#### Exercise details:
Given the material below, output exactly the lines from the line with "Main Team: [643,32,958,337]" to the line with "flyer.py: [672,487,1155,626] ->", both ends included, and no other lines.

#### Supplied entries:

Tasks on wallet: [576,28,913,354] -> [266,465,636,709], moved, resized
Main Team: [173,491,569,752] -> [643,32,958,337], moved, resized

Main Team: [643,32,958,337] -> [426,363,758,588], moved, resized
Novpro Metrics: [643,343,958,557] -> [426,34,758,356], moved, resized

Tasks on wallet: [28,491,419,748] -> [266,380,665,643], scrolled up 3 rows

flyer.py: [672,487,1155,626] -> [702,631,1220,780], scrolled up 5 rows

==

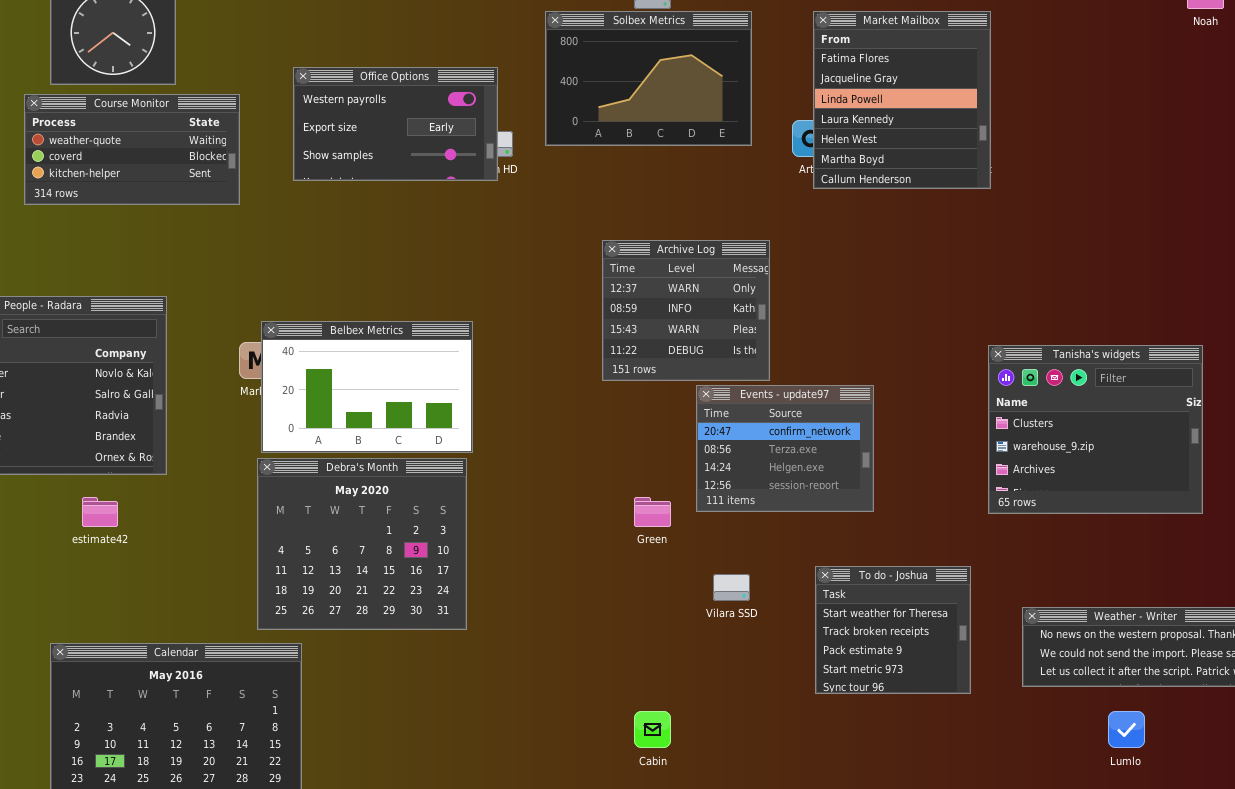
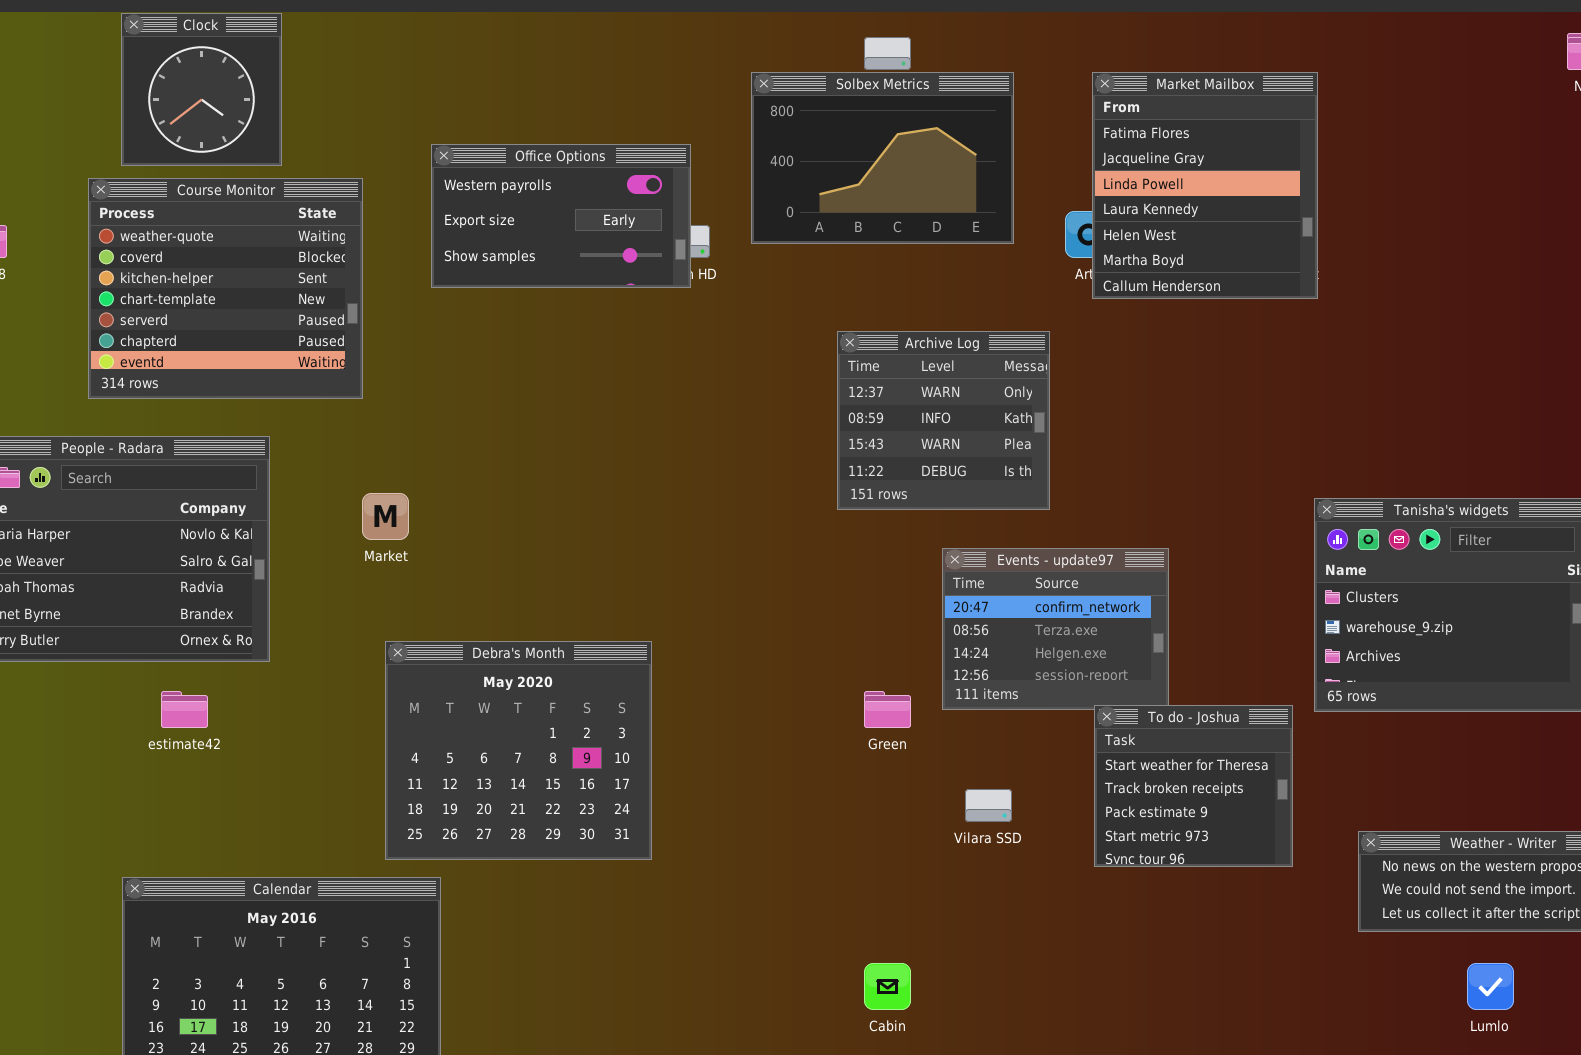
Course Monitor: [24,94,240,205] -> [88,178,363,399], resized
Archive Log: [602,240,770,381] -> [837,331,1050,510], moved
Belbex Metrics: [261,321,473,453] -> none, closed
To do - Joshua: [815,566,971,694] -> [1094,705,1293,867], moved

---

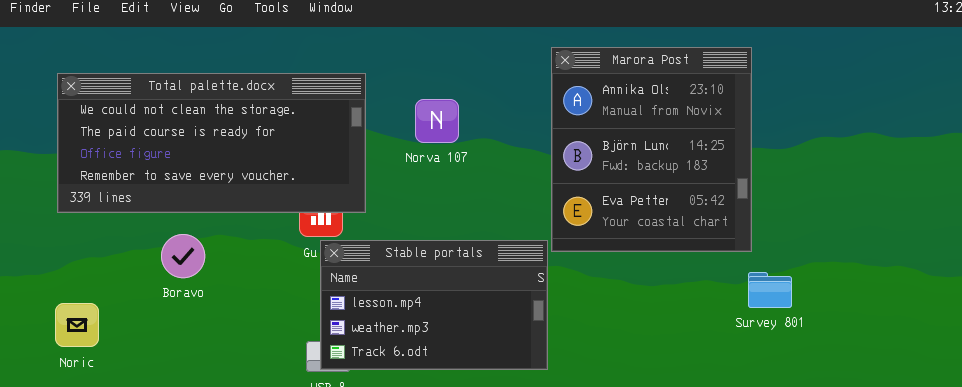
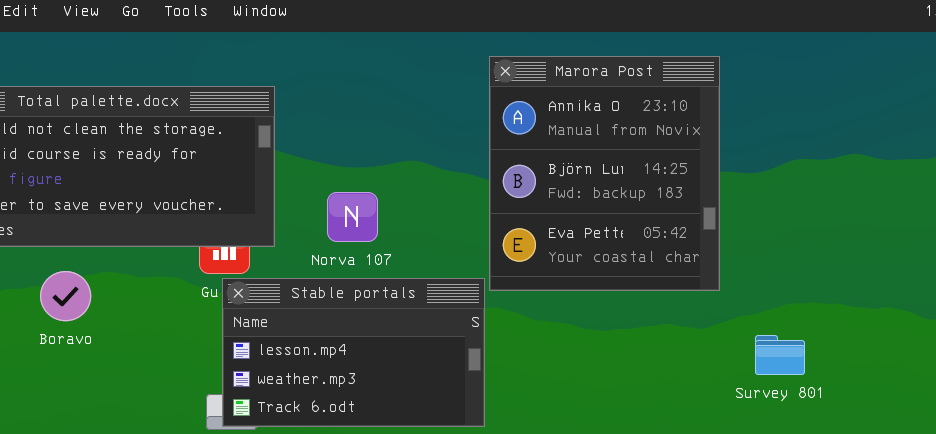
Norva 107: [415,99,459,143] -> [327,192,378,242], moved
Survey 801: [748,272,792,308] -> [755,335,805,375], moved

#### Answer to the problem:
Main Team: [643,32,958,337] -> [426,363,758,588], moved, resized
Novpro Metrics: [643,343,958,557] -> [426,34,758,356], moved, resized

Tasks on wallet: [28,491,419,748] -> [266,380,665,643], scrolled up 3 rows

flyer.py: [672,487,1155,626] -> [702,631,1220,780], scrolled up 5 rows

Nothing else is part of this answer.